- [What to work on] Your copy should begin at the line containing "building: none -> [185,373,260,453]" and end at the last line of the records below, matching each line exactly and leaving out pictures.

- [Study material]
/---

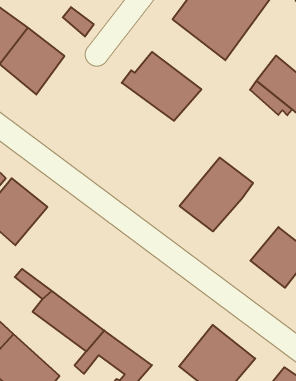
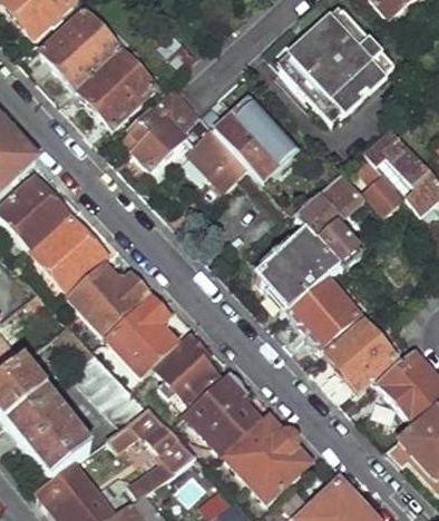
building: none -> [131,87,252,188]
building: none -> [297,177,364,269]
building: none -> [287,282,357,347]
building: none -> [65,263,147,334]
building: none -> [109,297,177,375]
building: none -> [156,336,216,402]
building: none -> [185,373,260,453]

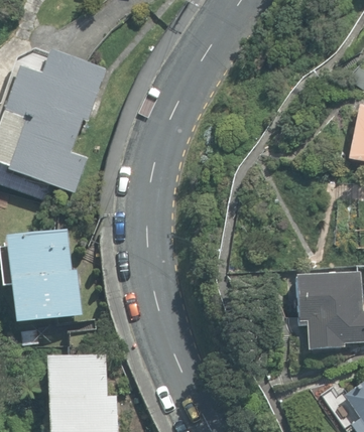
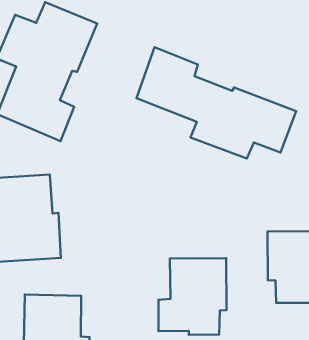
building: none -> [136,47,296,159]
building: none -> [158,258,227,335]

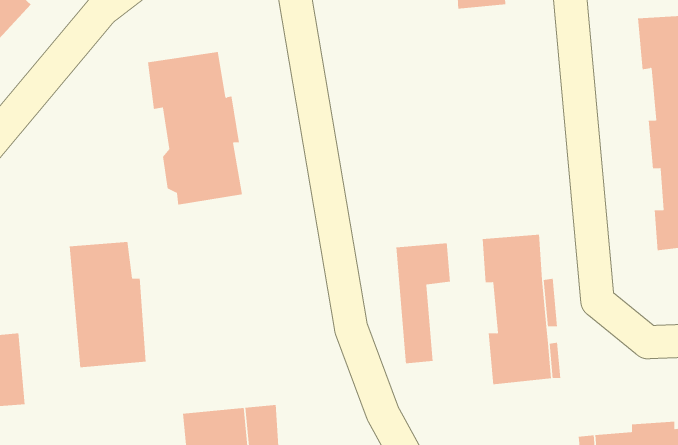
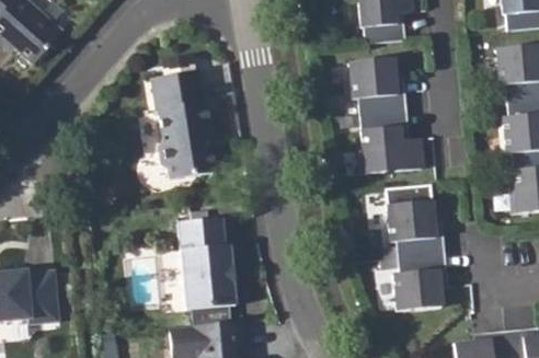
building: none -> [348,55,424,171]
building: [69,242,146,368] -> [179,220,234,311]
building: [396,243,451,364] -> none

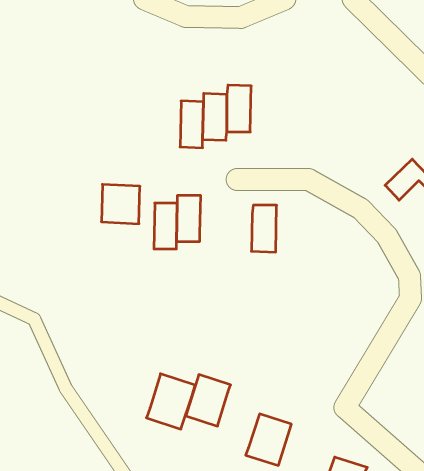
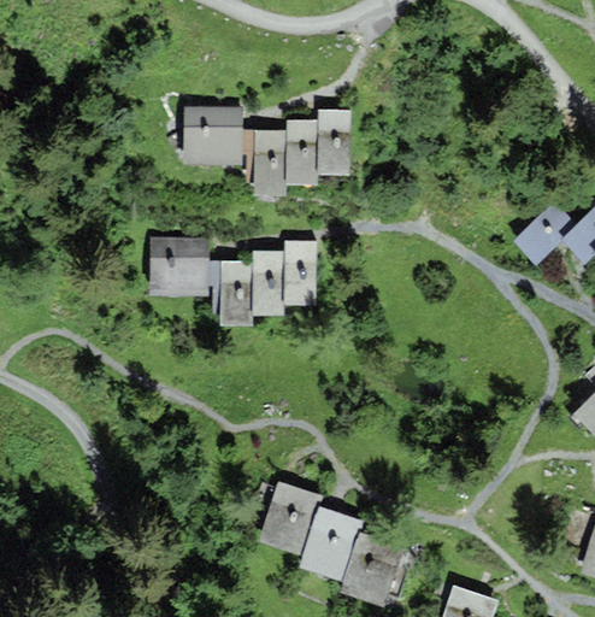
building: none -> [188,110,237,160]
building: [251,205,277,252] -> [281,242,313,302]
building: [146,374,195,429] -> [299,506,361,577]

\---

- [Response to this exercise]
building: none -> [185,373,260,453]

building: none -> [136,47,296,159]
building: none -> [158,258,227,335]

building: none -> [348,55,424,171]
building: [69,242,146,368] -> [179,220,234,311]
building: [396,243,451,364] -> none

building: none -> [188,110,237,160]
building: [251,205,277,252] -> [281,242,313,302]
building: [146,374,195,429] -> [299,506,361,577]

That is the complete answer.